→ Task to complete: Could you output every record below exactly, leaving out the pictures?

→ Data shown:
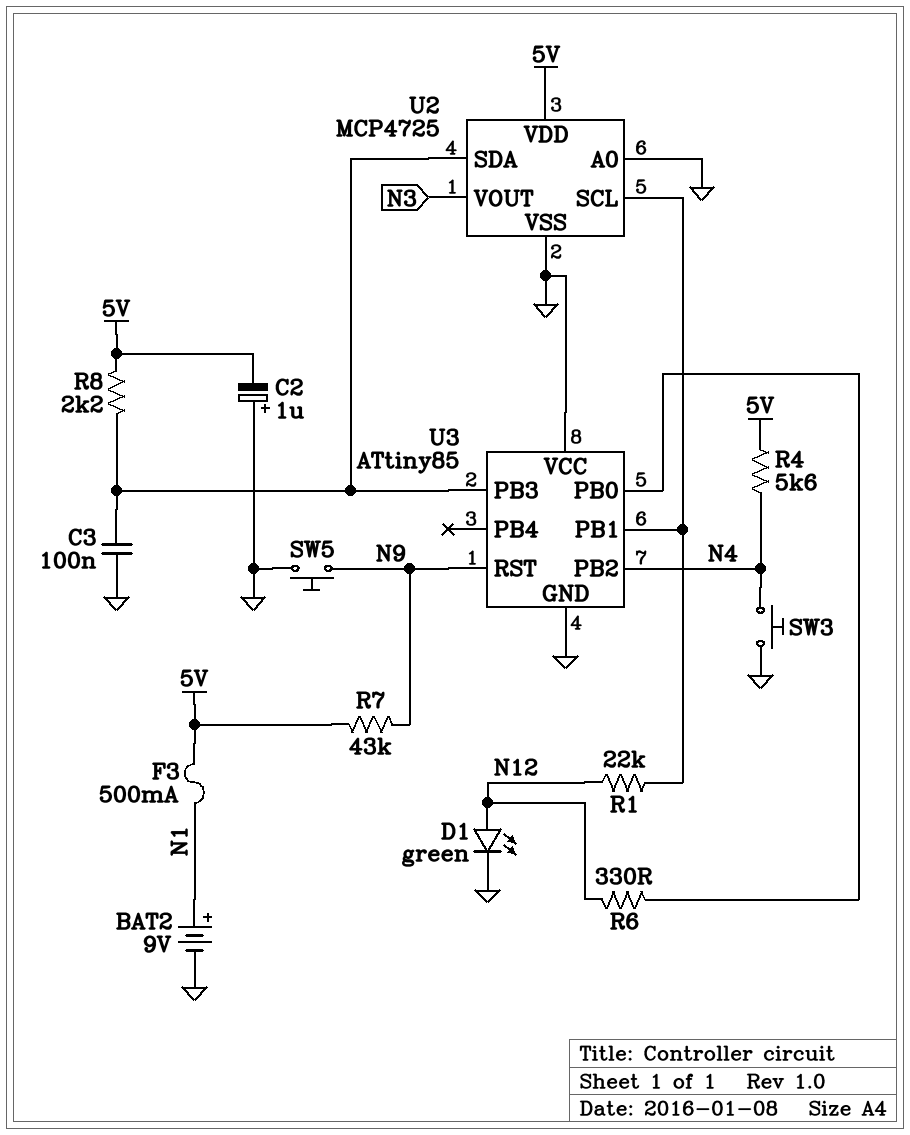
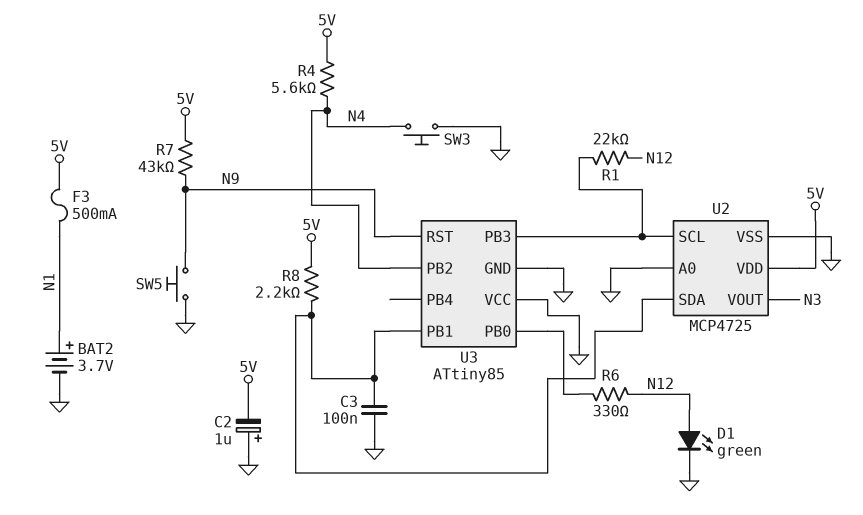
BAT2: 9V (plus N1, minus GND) -> 3.7V (plus N1, minus GND)
U3 pin PB1: U2/SCL -> U2/SDA
U3 pin PB3: U2/SDA -> U2/SCL

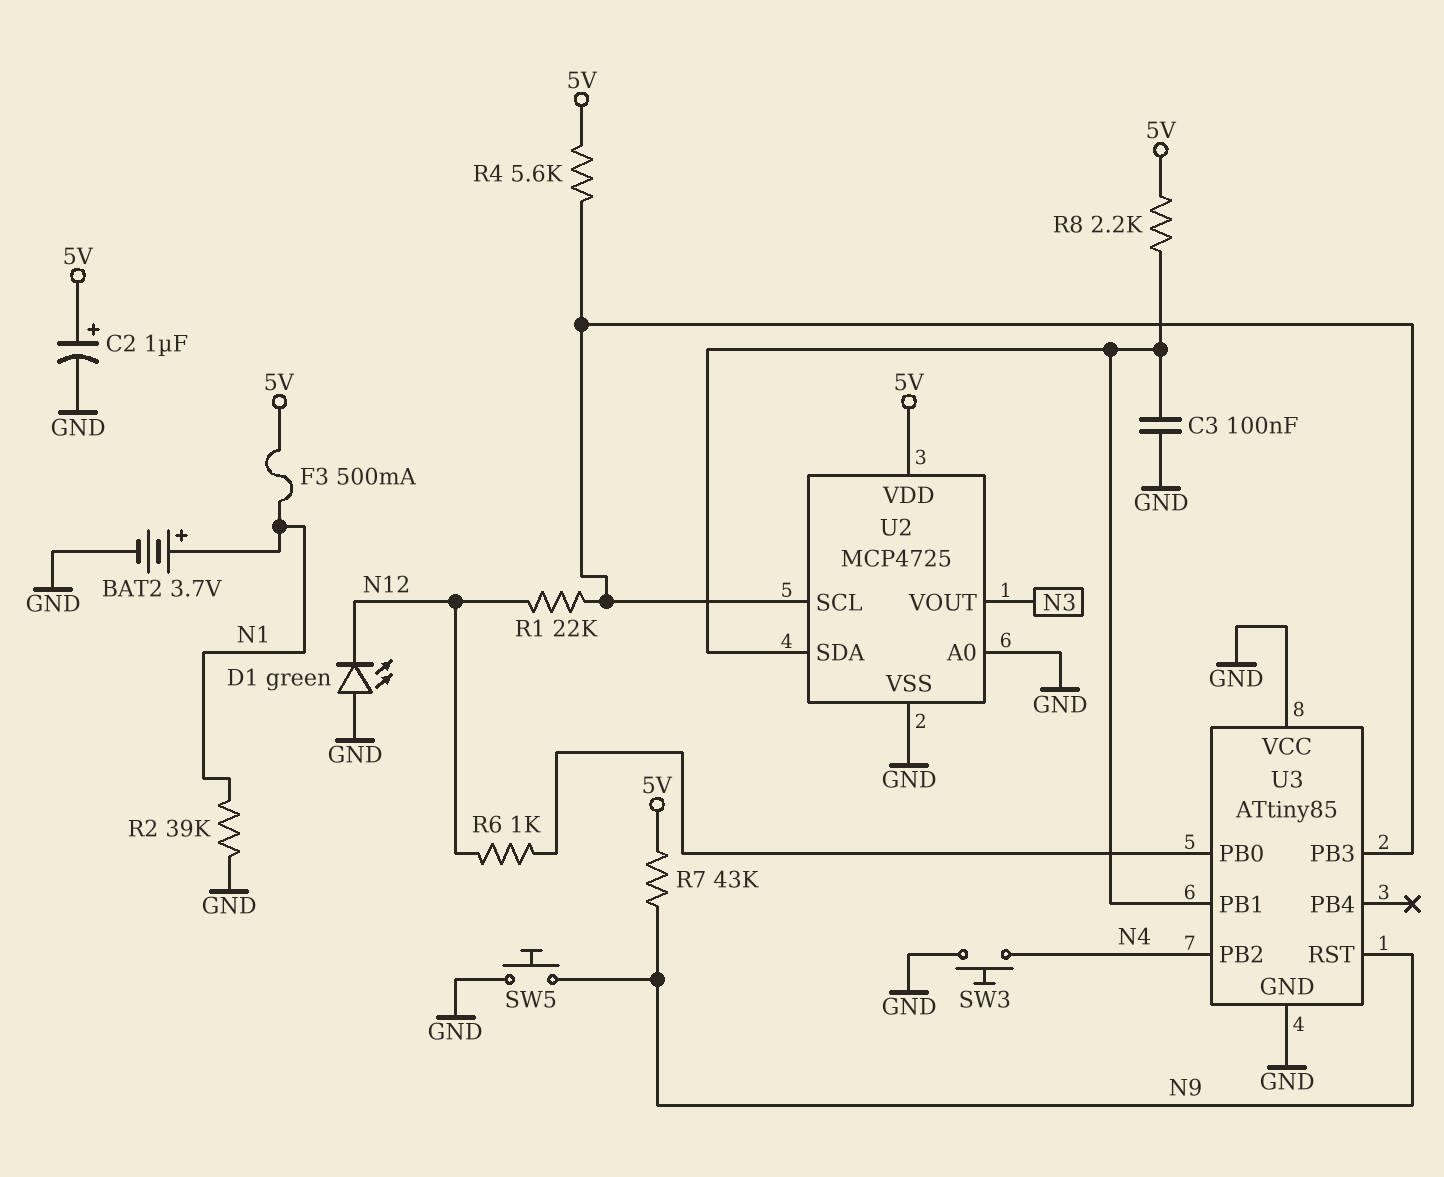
C2: 1uF (plus GND, minus 5V) -> 1uF (plus 5V, minus GND)
D1: LED green (A N12, K GND) -> LED green (A GND, K N12)
R2: none -> 39k (GND, N1)
R4: 5.6k (5V, N4) -> 5.6k (5V, U2/SCL)
R6: 330 (N12, U3/PB0) -> 1k (N12, U3/PB0)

→ Task answer:
BAT2: 9V (plus N1, minus GND) -> 3.7V (plus N1, minus GND)
U3 pin PB1: U2/SCL -> U2/SDA
U3 pin PB3: U2/SDA -> U2/SCL

C2: 1uF (plus GND, minus 5V) -> 1uF (plus 5V, minus GND)
D1: LED green (A N12, K GND) -> LED green (A GND, K N12)
R2: none -> 39k (GND, N1)
R4: 5.6k (5V, N4) -> 5.6k (5V, U2/SCL)
R6: 330 (N12, U3/PB0) -> 1k (N12, U3/PB0)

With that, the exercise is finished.